Exercise brief
Every record below is to be retyped exactly, with the pictures left out.

┌─ Available data

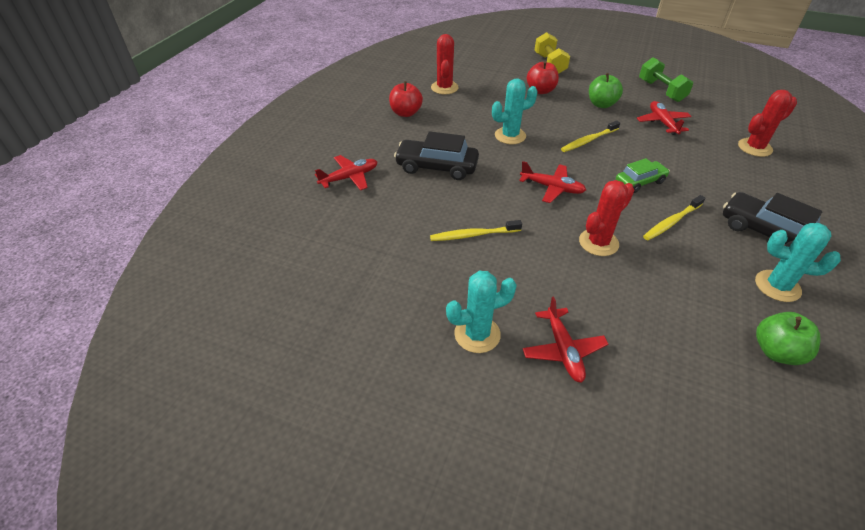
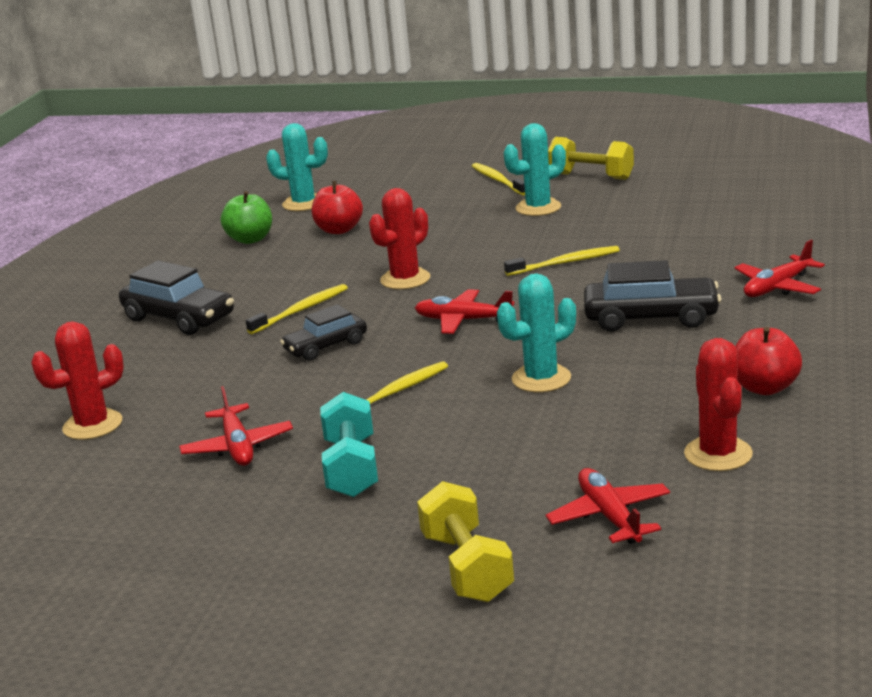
camera: 175 degrees right, 20 degrees down
red plane [522,296,608,383] -> red plane moved to [546,468,670,544]
red apple [527,61,559,94] -> red apple moved to [312,181,363,234]
green apple [589,73,623,108] -> turquoise dumbbell [320,392,378,497]
green car [616,158,670,193] -> black car [280,304,367,361]
green dumbbell [639,57,693,102] -> none
turquoise cactus [755,223,841,302] -> turquoise cactus moved to [266,123,328,211]
none -> yellow toothbrush [472,163,525,195]
none -> yellow dumbbell [548,137,634,180]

└─

Written reply
camera: 175 degrees right, 20 degrees down
red plane [522,296,608,383] -> red plane moved to [546,468,670,544]
red apple [527,61,559,94] -> red apple moved to [312,181,363,234]
green apple [589,73,623,108] -> turquoise dumbbell [320,392,378,497]
green car [616,158,670,193] -> black car [280,304,367,361]
green dumbbell [639,57,693,102] -> none
turquoise cactus [755,223,841,302] -> turquoise cactus moved to [266,123,328,211]
none -> yellow toothbrush [472,163,525,195]
none -> yellow dumbbell [548,137,634,180]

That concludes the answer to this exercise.